**What to do**
Look through the data and write out every line with the word "BASE" in it.

*****

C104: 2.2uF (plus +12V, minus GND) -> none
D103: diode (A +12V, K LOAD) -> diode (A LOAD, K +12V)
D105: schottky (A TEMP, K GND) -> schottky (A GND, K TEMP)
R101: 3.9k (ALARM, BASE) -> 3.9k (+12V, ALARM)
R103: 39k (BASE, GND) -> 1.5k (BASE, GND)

*****

**Response**
R101: 3.9k (ALARM, BASE) -> 3.9k (+12V, ALARM)
R103: 39k (BASE, GND) -> 1.5k (BASE, GND)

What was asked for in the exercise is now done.